Gather each line of the records where "cupcake" appears.

[Coordinate-based object records]
---------------

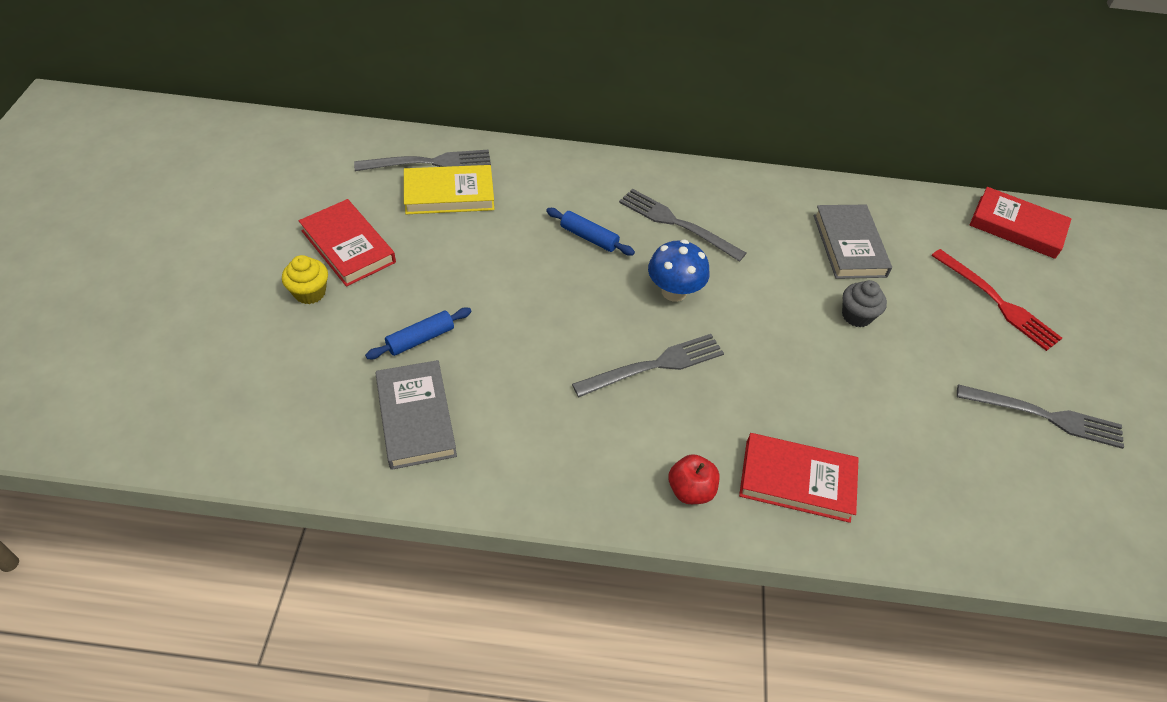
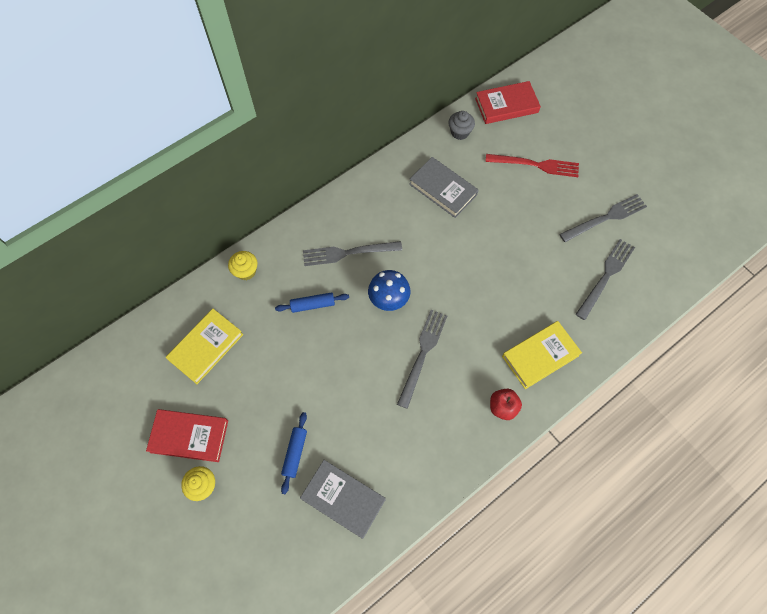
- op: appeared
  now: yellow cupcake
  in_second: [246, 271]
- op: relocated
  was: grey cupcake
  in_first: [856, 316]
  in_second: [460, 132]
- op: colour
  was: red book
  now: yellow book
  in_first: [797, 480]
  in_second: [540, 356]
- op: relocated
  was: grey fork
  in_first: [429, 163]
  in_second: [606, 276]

---------------

• _The completed task_
  now: yellow cupcake
  was: grey cupcake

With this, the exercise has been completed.